[start Records supplied]

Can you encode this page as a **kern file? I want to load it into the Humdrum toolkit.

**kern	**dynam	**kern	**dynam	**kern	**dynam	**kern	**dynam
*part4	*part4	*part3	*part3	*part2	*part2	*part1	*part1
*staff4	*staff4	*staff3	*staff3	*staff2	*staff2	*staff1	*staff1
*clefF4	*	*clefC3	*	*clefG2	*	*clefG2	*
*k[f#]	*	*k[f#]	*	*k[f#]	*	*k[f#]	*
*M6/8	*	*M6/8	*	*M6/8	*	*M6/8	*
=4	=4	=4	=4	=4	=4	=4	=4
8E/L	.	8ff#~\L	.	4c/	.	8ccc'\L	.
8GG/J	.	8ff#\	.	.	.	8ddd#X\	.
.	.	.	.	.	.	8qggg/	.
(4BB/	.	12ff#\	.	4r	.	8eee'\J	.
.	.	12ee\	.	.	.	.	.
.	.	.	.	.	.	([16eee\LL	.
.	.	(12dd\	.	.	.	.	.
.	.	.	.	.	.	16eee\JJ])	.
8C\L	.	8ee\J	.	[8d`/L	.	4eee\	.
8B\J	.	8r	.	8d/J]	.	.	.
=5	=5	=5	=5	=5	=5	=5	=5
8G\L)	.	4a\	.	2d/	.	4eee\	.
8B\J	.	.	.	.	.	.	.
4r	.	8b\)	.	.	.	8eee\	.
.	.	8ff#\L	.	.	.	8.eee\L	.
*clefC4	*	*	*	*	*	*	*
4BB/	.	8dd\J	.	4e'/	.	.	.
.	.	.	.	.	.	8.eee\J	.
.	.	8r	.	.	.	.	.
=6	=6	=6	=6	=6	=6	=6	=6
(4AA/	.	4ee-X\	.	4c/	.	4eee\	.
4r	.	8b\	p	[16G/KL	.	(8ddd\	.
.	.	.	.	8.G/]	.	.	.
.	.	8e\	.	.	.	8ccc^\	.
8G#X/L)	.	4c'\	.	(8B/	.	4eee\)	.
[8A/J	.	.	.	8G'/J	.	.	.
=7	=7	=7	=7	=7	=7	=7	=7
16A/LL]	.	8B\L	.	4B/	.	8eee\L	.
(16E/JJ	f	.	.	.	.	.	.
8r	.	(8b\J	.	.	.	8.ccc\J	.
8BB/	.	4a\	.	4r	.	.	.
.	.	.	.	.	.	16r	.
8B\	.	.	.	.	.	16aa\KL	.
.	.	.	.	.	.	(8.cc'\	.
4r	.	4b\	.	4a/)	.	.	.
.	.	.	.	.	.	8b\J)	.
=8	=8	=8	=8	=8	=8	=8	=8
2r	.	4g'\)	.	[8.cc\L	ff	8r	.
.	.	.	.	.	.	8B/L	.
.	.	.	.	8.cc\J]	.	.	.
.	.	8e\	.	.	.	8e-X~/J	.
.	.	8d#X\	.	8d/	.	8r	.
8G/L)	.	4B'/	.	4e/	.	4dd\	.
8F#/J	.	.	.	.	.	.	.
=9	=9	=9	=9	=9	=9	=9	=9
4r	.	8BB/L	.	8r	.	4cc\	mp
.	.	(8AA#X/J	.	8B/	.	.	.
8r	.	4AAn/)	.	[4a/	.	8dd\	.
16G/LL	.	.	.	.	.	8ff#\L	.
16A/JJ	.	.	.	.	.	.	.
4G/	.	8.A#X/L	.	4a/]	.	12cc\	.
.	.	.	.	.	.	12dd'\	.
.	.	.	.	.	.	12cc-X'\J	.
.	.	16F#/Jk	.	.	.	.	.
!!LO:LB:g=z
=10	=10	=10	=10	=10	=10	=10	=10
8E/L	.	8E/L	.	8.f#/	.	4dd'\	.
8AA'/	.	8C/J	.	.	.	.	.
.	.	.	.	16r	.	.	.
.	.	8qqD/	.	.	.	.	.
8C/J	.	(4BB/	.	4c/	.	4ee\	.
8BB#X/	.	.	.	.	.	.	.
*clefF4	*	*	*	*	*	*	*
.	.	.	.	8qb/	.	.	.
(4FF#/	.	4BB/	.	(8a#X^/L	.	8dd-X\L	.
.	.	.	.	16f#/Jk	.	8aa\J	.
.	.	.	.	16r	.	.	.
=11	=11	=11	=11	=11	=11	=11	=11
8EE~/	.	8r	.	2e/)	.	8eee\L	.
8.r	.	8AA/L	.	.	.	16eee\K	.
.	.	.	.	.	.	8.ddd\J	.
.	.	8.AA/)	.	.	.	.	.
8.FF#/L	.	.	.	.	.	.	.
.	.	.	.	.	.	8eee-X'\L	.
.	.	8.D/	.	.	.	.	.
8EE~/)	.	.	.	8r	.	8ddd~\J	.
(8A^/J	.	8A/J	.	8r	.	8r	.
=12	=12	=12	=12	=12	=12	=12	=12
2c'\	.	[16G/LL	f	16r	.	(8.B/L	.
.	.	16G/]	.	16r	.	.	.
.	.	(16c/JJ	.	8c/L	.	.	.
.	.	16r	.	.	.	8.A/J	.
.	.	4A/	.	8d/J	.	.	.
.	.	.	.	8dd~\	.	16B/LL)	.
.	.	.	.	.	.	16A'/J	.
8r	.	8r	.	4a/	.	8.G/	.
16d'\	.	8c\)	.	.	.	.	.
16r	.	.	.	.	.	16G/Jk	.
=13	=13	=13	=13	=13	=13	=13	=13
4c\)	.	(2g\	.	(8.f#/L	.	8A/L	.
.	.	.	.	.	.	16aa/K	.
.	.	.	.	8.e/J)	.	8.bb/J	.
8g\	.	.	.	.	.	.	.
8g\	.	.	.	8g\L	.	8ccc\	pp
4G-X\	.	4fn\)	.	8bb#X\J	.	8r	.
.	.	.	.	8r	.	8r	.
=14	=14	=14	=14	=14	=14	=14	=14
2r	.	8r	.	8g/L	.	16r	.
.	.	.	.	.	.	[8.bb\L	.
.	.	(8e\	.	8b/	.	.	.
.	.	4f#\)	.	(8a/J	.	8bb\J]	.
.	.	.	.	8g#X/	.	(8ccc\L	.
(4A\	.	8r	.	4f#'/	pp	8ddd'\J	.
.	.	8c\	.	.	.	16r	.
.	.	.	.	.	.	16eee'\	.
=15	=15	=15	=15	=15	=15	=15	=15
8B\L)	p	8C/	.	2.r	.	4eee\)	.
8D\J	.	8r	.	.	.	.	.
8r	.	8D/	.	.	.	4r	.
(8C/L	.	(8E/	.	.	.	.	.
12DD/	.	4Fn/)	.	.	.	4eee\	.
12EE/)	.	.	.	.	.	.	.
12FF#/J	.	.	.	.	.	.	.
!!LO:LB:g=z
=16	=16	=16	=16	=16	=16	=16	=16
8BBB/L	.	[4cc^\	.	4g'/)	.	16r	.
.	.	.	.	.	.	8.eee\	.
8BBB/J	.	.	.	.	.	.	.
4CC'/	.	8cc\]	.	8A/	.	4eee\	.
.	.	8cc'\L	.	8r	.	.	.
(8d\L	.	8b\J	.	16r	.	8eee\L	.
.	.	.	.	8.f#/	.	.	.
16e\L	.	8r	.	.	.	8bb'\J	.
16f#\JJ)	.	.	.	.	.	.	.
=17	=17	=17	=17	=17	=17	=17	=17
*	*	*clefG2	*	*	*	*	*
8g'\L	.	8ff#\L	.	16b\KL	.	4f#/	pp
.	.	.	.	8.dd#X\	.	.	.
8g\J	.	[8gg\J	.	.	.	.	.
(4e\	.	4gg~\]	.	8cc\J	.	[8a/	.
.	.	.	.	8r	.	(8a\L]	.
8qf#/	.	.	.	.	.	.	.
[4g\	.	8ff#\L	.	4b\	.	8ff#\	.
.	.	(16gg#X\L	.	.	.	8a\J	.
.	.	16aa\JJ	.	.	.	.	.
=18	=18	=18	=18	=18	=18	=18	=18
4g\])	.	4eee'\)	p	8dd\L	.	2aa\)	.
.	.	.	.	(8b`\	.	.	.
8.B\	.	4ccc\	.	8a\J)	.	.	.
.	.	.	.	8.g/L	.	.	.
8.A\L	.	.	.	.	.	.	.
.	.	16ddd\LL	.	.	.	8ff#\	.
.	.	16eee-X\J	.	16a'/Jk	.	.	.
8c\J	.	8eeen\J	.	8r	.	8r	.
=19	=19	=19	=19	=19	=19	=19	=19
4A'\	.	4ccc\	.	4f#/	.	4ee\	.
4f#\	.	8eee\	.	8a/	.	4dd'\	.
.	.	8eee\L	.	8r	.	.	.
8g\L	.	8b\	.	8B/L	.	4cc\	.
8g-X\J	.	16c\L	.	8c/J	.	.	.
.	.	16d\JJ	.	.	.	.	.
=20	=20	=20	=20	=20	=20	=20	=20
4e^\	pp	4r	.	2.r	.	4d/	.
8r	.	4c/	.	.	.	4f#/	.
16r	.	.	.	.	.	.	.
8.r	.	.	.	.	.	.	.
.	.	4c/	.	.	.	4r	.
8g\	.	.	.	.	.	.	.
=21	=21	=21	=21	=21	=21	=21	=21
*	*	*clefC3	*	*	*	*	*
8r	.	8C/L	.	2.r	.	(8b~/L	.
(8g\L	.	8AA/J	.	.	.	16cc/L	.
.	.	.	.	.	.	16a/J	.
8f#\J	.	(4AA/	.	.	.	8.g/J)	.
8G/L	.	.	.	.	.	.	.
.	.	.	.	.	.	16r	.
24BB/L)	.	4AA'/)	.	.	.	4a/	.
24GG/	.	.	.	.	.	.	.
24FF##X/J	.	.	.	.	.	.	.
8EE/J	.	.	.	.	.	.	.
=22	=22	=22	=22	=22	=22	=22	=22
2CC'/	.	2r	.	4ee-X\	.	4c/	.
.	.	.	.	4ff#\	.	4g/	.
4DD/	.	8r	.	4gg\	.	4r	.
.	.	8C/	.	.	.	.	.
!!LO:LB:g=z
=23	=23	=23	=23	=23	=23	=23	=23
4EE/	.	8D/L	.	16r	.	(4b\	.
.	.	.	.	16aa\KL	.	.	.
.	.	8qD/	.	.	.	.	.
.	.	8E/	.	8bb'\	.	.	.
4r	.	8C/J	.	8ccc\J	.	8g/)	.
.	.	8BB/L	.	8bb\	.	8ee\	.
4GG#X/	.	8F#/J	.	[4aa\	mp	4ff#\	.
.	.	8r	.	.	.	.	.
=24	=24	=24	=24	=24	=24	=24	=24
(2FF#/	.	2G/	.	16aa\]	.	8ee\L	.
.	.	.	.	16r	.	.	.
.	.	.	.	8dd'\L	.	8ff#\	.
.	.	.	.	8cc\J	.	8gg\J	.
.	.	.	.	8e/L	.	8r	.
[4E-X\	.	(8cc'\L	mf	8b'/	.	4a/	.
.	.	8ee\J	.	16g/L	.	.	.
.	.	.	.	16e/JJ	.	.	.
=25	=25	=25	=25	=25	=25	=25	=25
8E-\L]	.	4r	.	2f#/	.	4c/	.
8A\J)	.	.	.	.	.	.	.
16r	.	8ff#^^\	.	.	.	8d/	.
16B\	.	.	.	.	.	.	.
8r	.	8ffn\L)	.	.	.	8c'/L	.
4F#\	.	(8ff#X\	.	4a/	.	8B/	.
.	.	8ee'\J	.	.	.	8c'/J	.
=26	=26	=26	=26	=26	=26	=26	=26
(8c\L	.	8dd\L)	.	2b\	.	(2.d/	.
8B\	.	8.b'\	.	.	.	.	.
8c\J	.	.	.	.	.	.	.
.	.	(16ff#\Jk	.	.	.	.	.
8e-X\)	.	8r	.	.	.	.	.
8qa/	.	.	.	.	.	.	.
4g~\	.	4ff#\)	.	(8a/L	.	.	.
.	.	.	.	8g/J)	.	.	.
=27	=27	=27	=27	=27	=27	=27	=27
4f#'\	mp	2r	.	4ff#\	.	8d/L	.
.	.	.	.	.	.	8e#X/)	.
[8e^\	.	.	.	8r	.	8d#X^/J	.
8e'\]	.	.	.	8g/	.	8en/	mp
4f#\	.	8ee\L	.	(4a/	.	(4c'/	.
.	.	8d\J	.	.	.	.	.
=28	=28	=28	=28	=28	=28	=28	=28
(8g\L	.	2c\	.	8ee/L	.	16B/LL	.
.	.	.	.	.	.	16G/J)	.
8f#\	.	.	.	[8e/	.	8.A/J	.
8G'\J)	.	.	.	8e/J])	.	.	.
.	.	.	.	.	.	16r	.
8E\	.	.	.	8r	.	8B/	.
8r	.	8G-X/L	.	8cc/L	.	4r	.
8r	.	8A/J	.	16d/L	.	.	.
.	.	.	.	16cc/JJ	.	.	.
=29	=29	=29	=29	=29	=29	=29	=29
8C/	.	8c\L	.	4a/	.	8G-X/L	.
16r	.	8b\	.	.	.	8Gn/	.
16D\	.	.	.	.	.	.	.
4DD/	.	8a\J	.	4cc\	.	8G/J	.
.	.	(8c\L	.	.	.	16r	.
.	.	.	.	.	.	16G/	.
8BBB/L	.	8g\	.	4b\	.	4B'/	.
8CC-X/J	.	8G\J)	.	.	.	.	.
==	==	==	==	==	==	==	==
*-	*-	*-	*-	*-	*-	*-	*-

[end Records supplied]

From the rows above, pull out every line that contains the string "kern" and reproduce those lines unchanged. Uppercase and lowercase letters count as different.

→ **Written reply**:
Can you encode this page as a **kern file? I want to load it into the Humdrum toolkit.
**kern	**dynam	**kern	**dynam	**kern	**dynam	**kern	**dynam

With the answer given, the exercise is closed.